- **Goal of the exercise**: Using the entries below, output exactly the line containing "Masks at 512×512." and all lines that follow it to the end.

######

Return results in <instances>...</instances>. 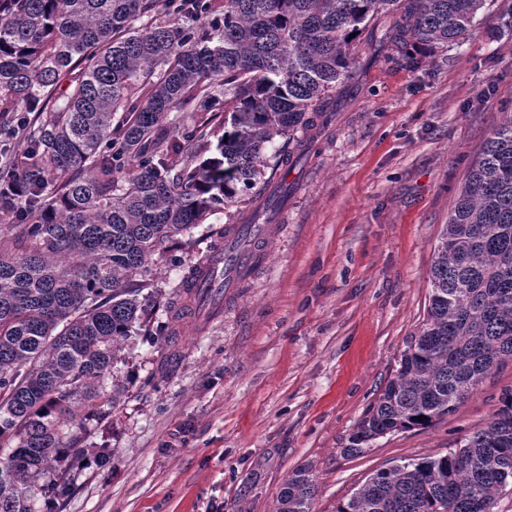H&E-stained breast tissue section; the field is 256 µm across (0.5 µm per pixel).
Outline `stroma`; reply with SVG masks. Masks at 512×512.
<instances>
[{
	"label": "stroma",
	"mask_w": 512,
	"mask_h": 512,
	"mask_svg": "<svg viewBox=\"0 0 512 512\" xmlns=\"http://www.w3.org/2000/svg\"><path fill=\"white\" fill-rule=\"evenodd\" d=\"M494 9L469 39L418 64L382 59L302 164L265 168L288 212L255 268L208 321L167 329L166 303L213 230L247 199L210 212L151 263L150 336L128 341L109 417L87 422L65 512H273L298 468L313 512L338 507L377 471L437 458L483 428L512 390V360L432 425L347 454L351 435L419 335L435 248L468 172L512 110V35Z\"/></svg>",
	"instance_id": "stroma-1"
}]
</instances>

######

- **Task solution**:
Outline `stroma`; reply with SVG masks. Masks at 512×512.
<instances>
[{
	"label": "stroma",
	"mask_w": 512,
	"mask_h": 512,
	"mask_svg": "<svg viewBox=\"0 0 512 512\" xmlns=\"http://www.w3.org/2000/svg\"><path fill=\"white\" fill-rule=\"evenodd\" d=\"M494 9L469 39L418 64L382 59L302 164L265 168L288 212L255 268L208 321L167 329L166 303L213 230L247 199L210 212L151 263L150 336L128 341L109 417L87 422L65 512H273L298 468L313 512L338 507L377 471L437 458L483 428L512 390V360L432 425L347 454L351 435L419 335L435 248L468 172L512 110V35Z\"/></svg>",
	"instance_id": "stroma-1"
}]
</instances>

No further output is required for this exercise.